-- Records for this exercise follows --

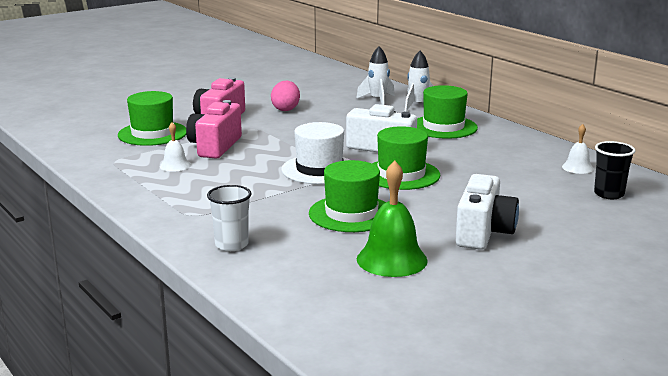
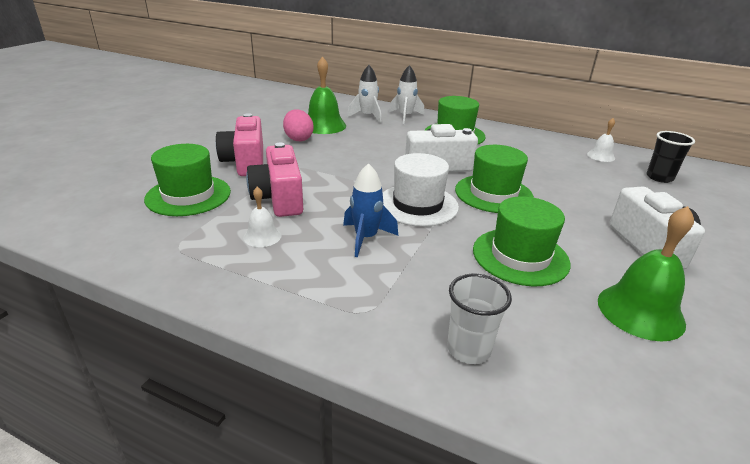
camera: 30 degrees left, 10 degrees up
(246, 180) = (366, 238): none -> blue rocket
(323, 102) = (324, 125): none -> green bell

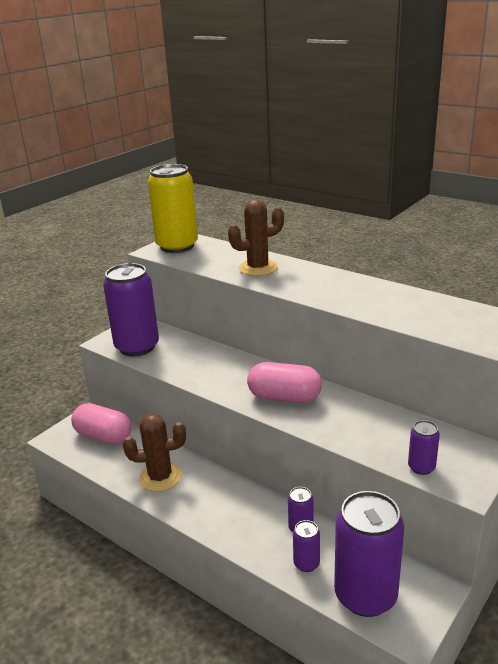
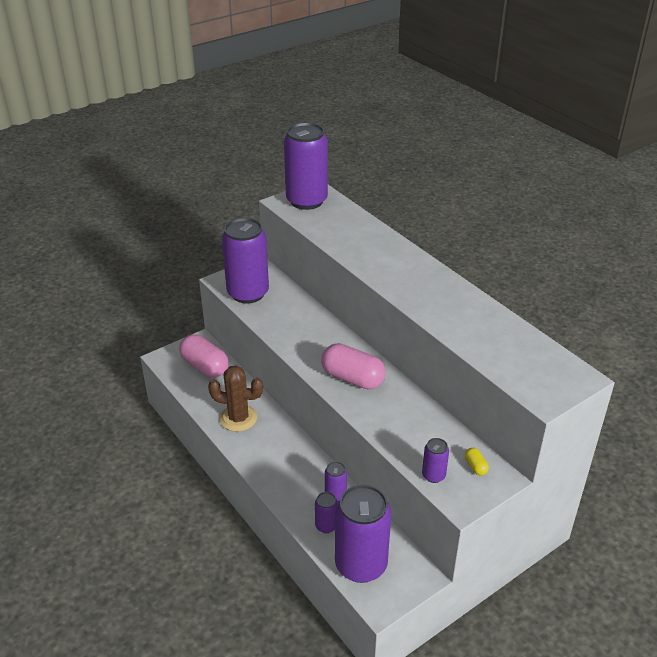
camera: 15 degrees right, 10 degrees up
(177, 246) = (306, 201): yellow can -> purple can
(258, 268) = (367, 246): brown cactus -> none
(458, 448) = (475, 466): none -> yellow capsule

-- Records for this exercise concluded --

▸ What you will do:
In the listing above, find the line containing "(177, 246) = (306, 201): yellow", then reproduce it and each line after it through the end, exactly and with nothing added.

▸ Task result:
(177, 246) = (306, 201): yellow can -> purple can
(258, 268) = (367, 246): brown cactus -> none
(458, 448) = (475, 466): none -> yellow capsule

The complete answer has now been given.